» Task prompt: From the data below, copy out every line in which the word "tile" occurs.

Start of Material provided

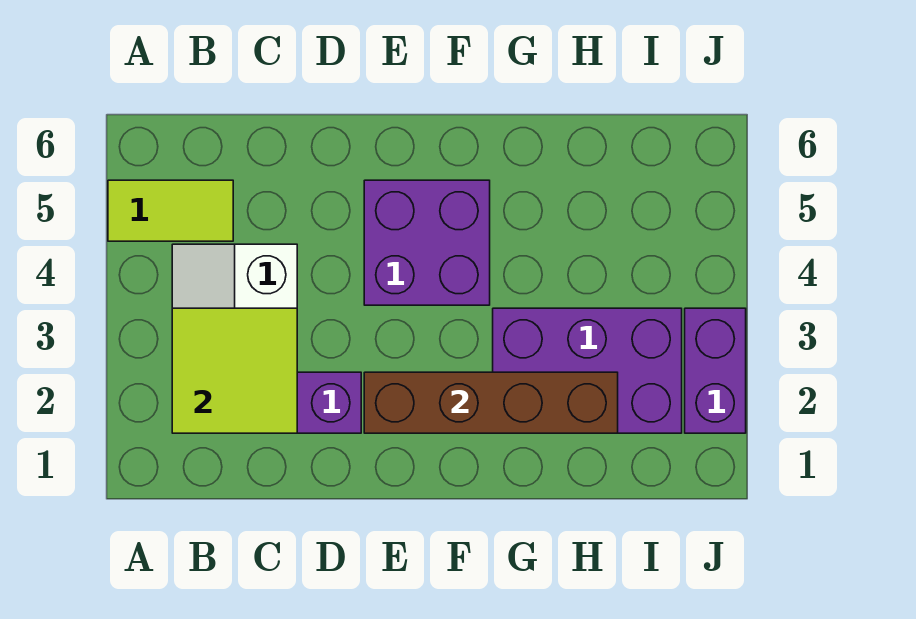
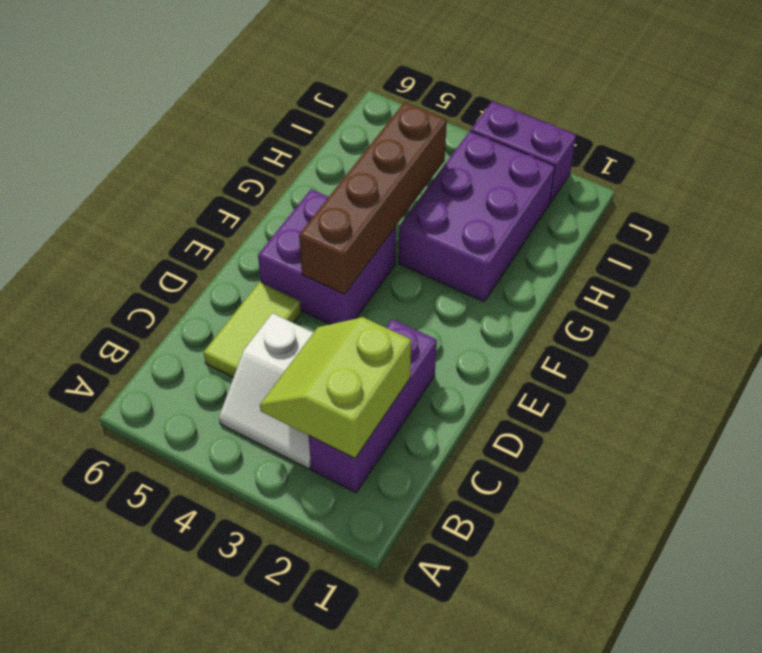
lime tile A5:B5 level 1 -> lime tile C5:D5 level 1
lime tile B2:C3 level 2 -> lime slope B2:C3 level 2 top 2
brown brick E2:H2 level 2 -> brown brick E4:H4 level 2

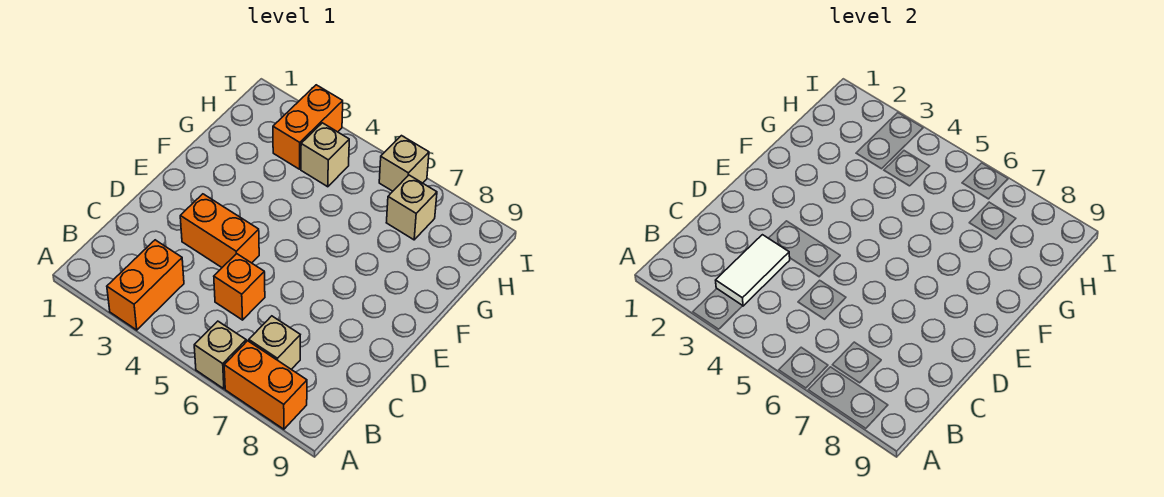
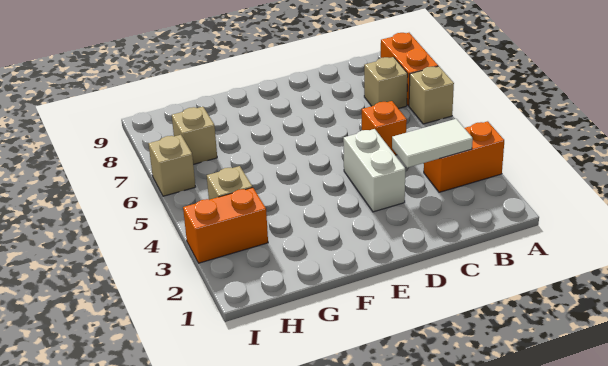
orange brick D3:D4 level 1 -> white brick D3:D4 level 1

End of Material provided

» Response to the exercise:
lime tile A5:B5 level 1 -> lime tile C5:D5 level 1
lime tile B2:C3 level 2 -> lime slope B2:C3 level 2 top 2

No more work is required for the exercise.